● **TASK PROMPT**:
In the data below, set down exactly the lines from the one containing "IMU1 pin INT: D4 -> D8" up to and including the one containing "IMU1: MPU9250 -> LSM6DS3". Leave the pictures out.

● **Change detection outputs**:
▶
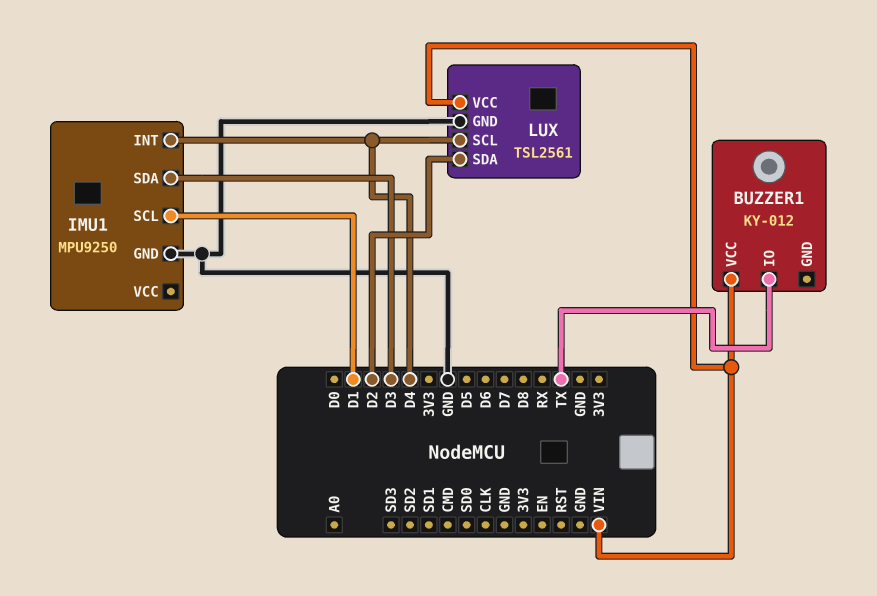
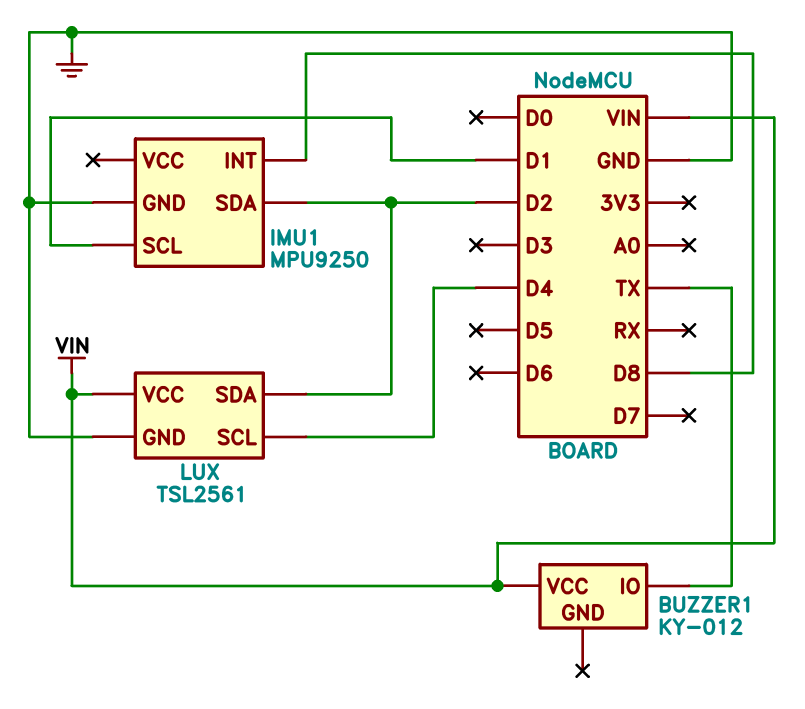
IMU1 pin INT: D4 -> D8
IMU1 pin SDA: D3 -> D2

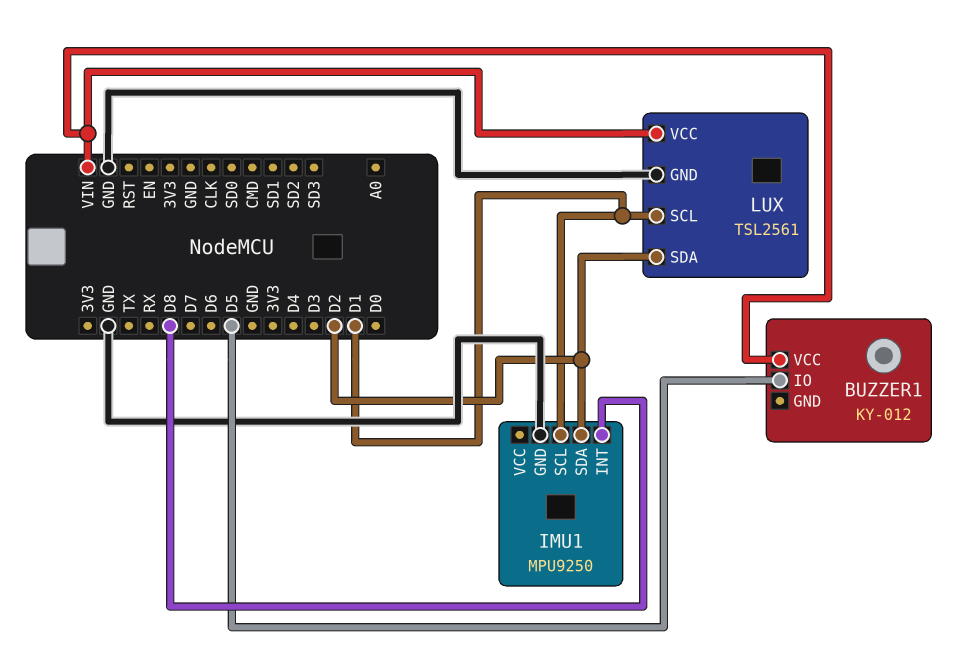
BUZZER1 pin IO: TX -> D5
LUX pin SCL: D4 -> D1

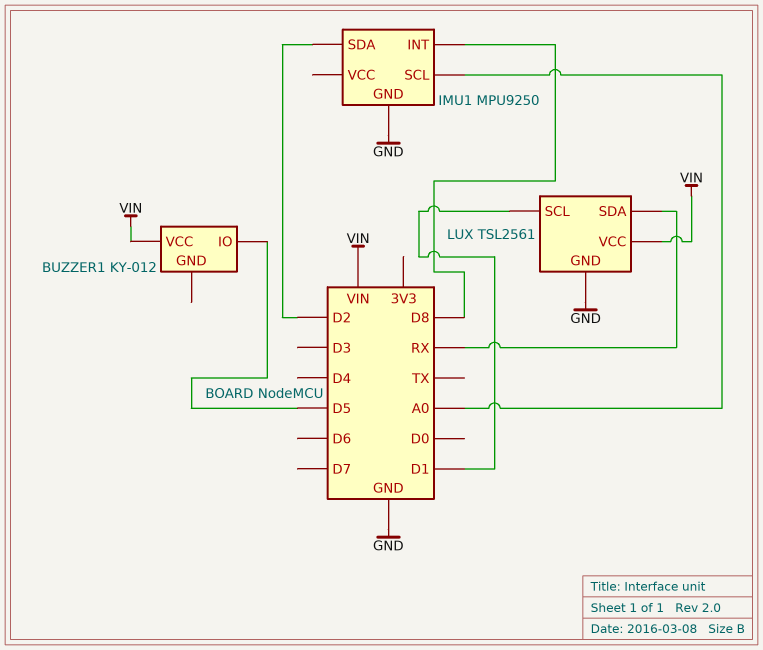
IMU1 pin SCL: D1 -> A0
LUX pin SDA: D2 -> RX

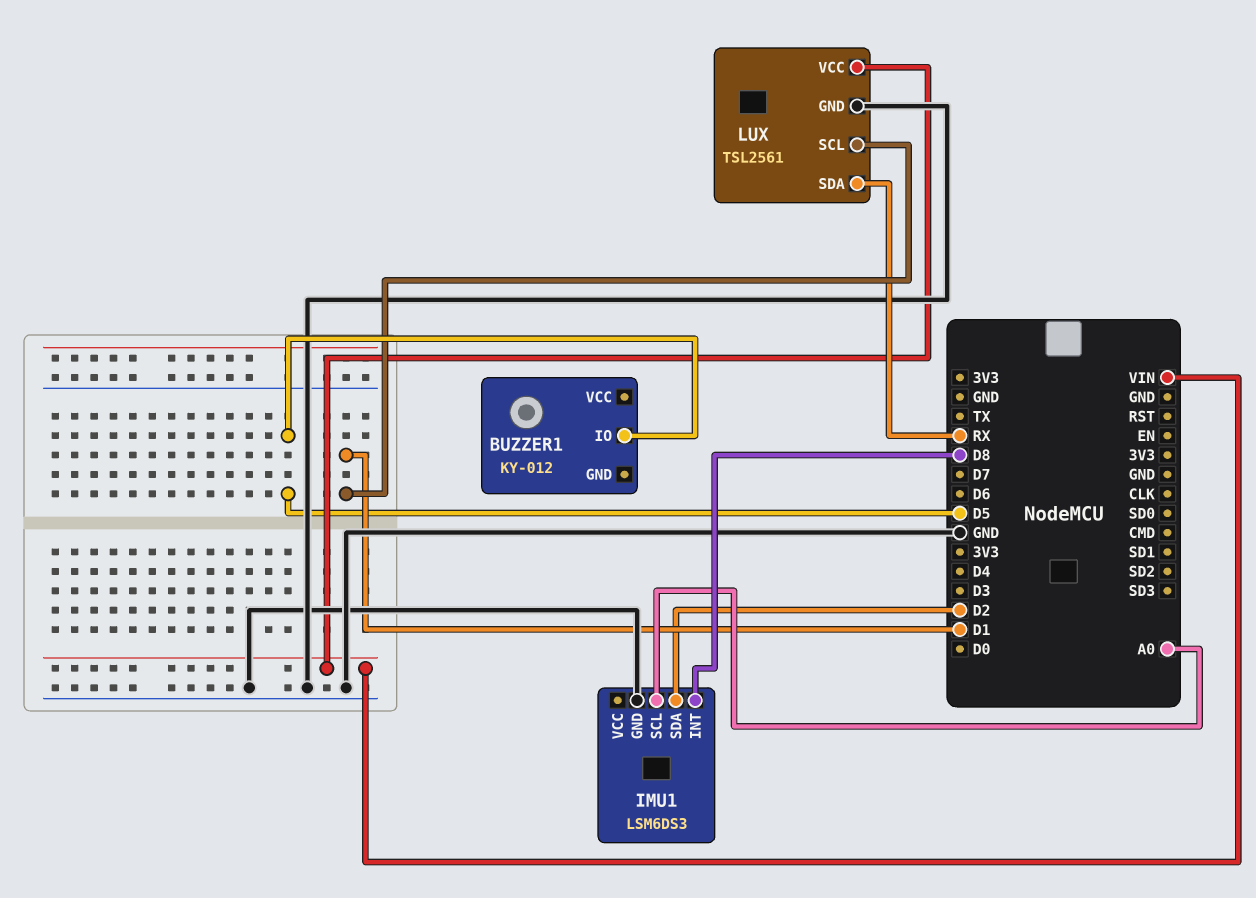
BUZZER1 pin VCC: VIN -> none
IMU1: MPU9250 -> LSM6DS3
◀
▶
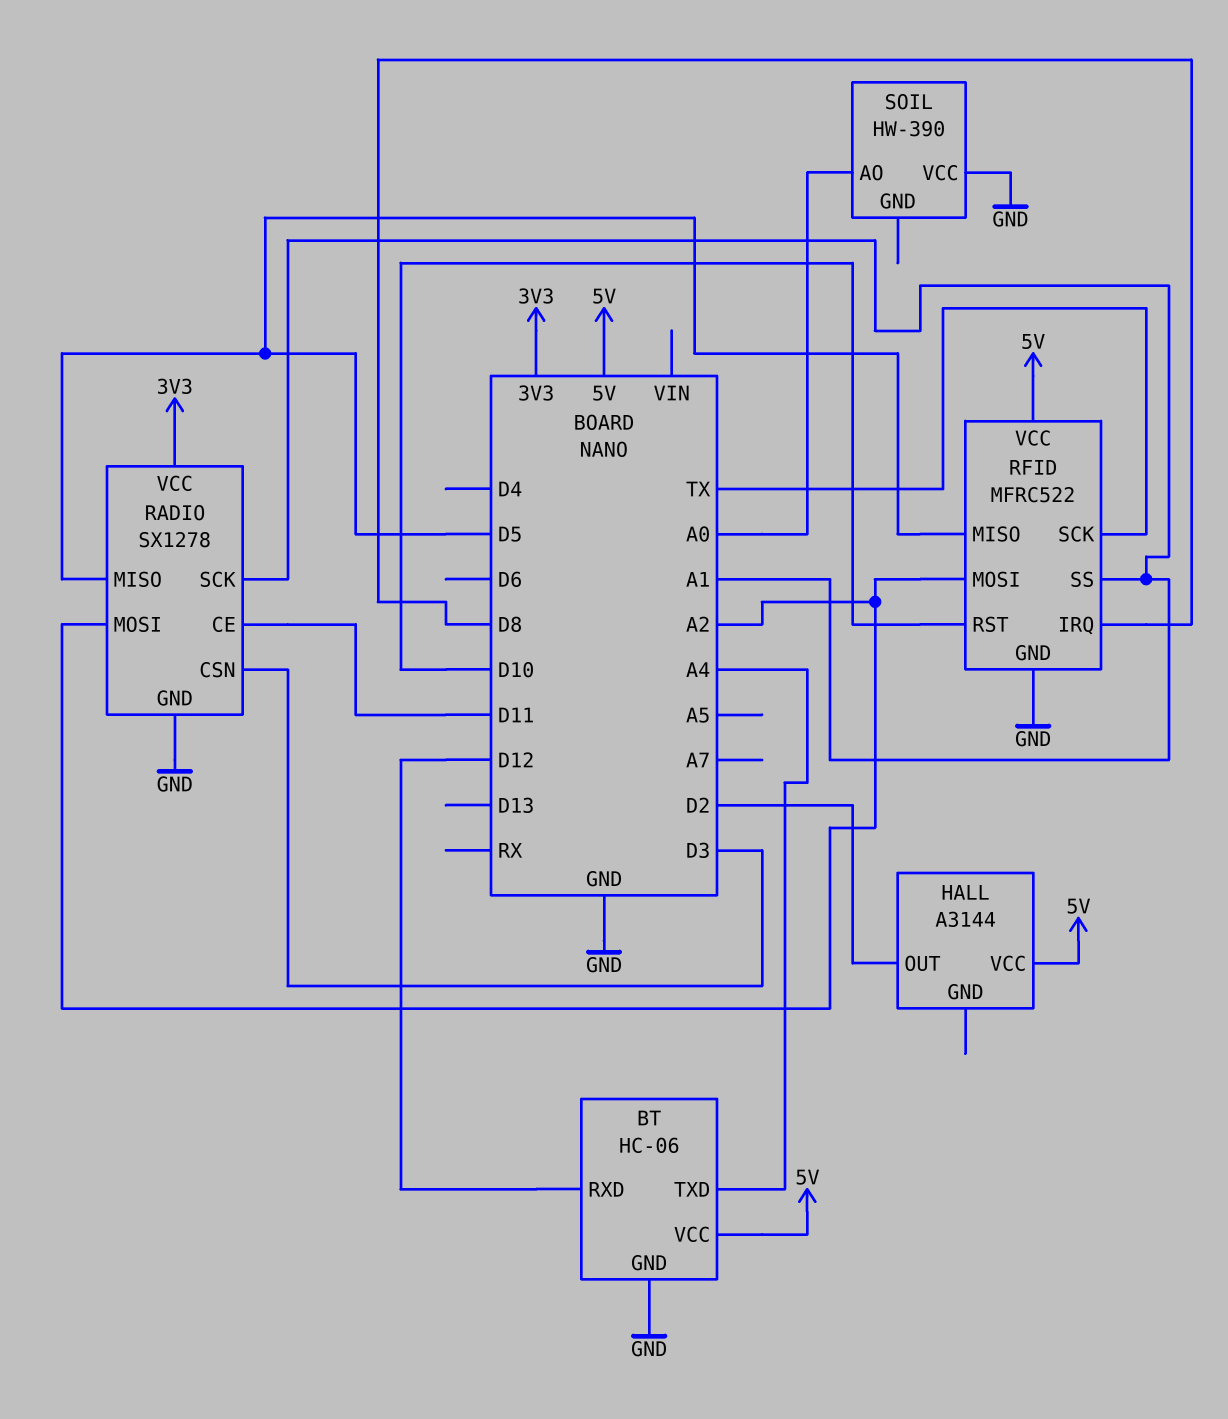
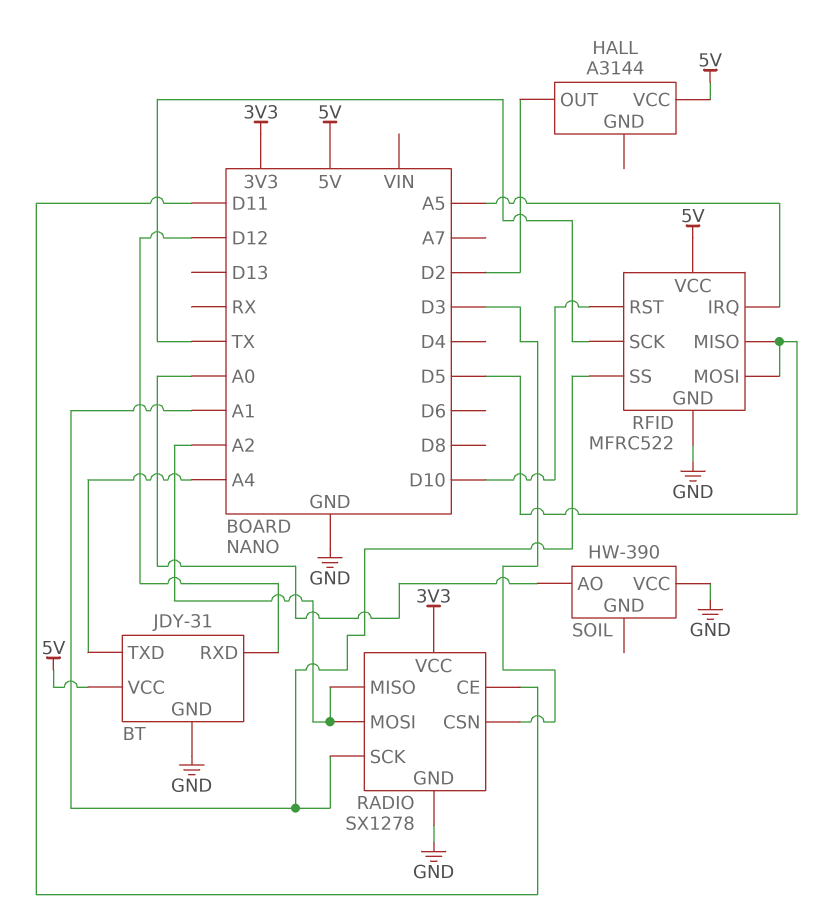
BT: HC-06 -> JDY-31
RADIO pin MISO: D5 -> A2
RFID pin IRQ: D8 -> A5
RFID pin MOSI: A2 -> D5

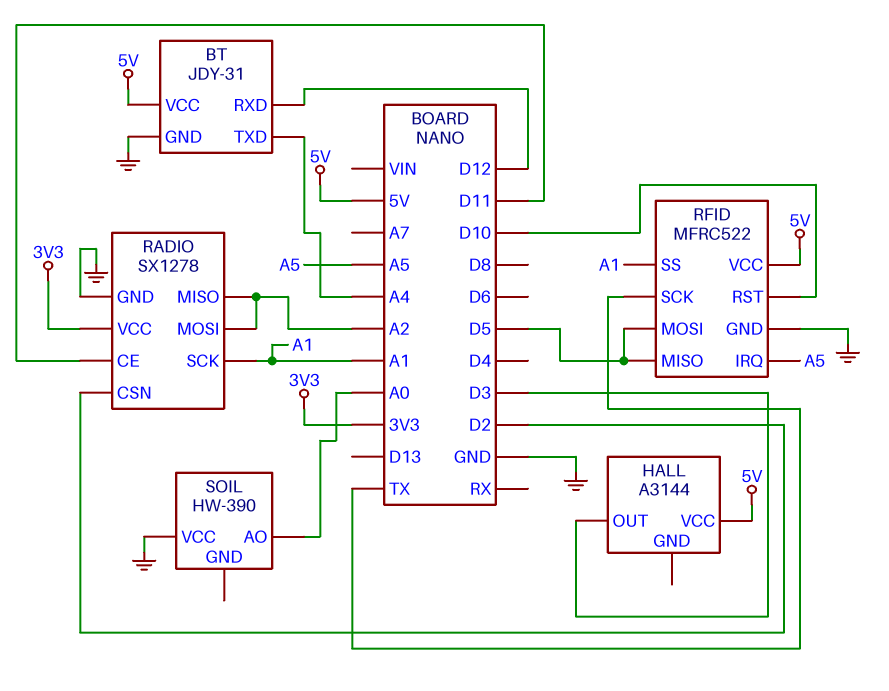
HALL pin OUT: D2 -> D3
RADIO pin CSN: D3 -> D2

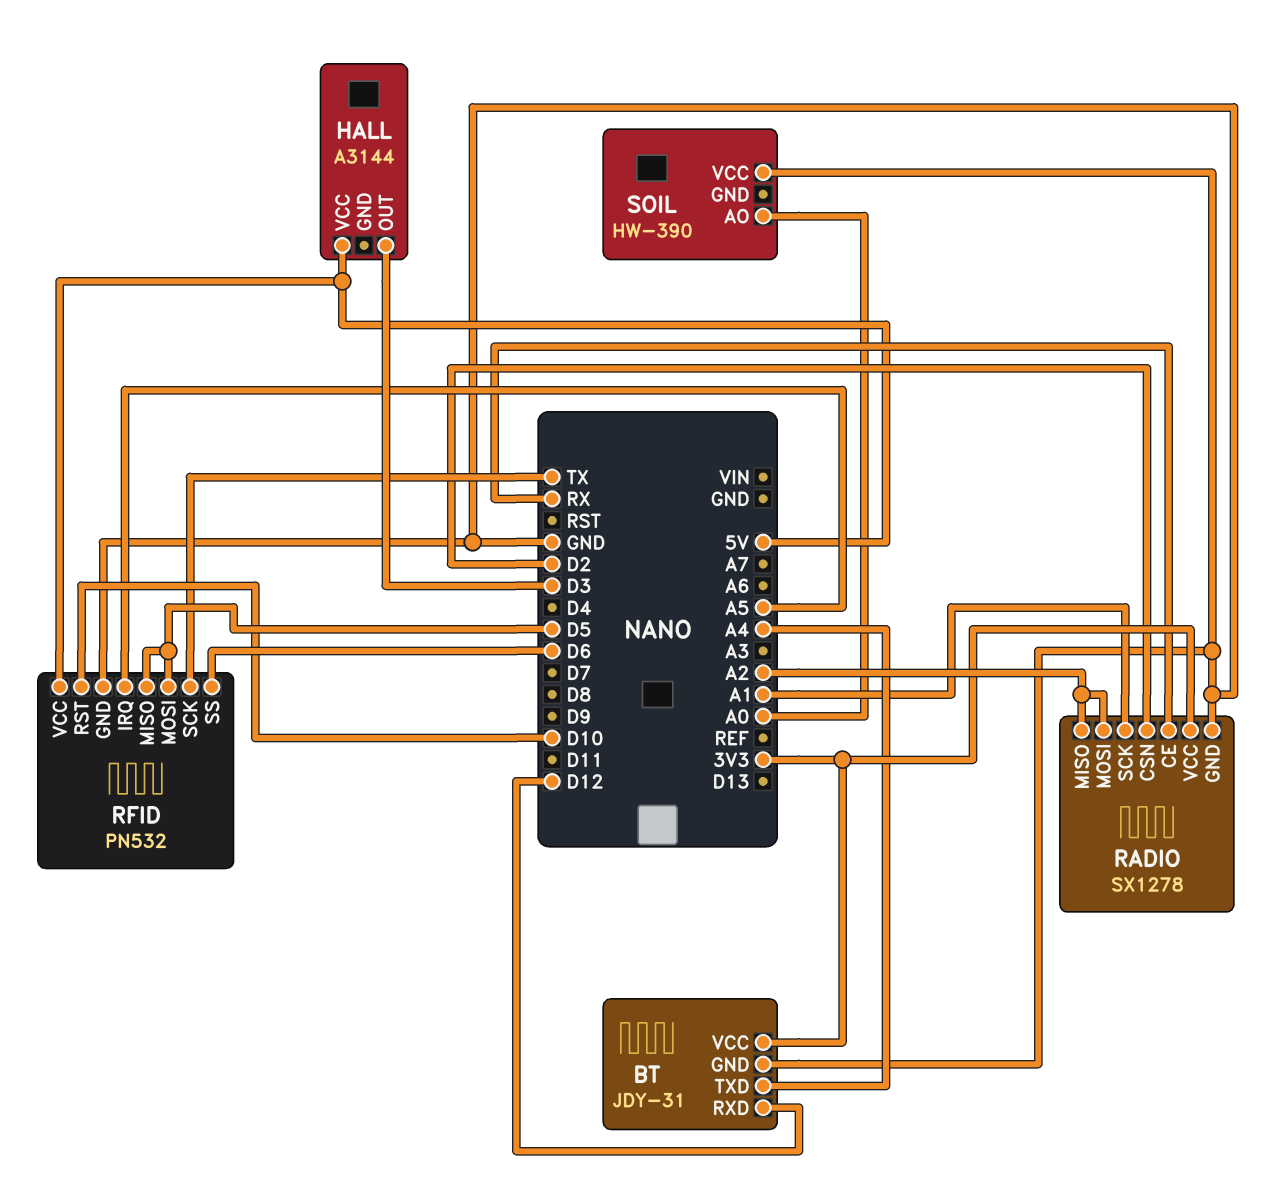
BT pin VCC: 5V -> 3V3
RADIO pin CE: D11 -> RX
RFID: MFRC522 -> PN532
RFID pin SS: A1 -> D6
◀
● **EXERCISE RESPONSE**:
IMU1 pin INT: D4 -> D8
IMU1 pin SDA: D3 -> D2

BUZZER1 pin IO: TX -> D5
LUX pin SCL: D4 -> D1

IMU1 pin SCL: D1 -> A0
LUX pin SDA: D2 -> RX

BUZZER1 pin VCC: VIN -> none
IMU1: MPU9250 -> LSM6DS3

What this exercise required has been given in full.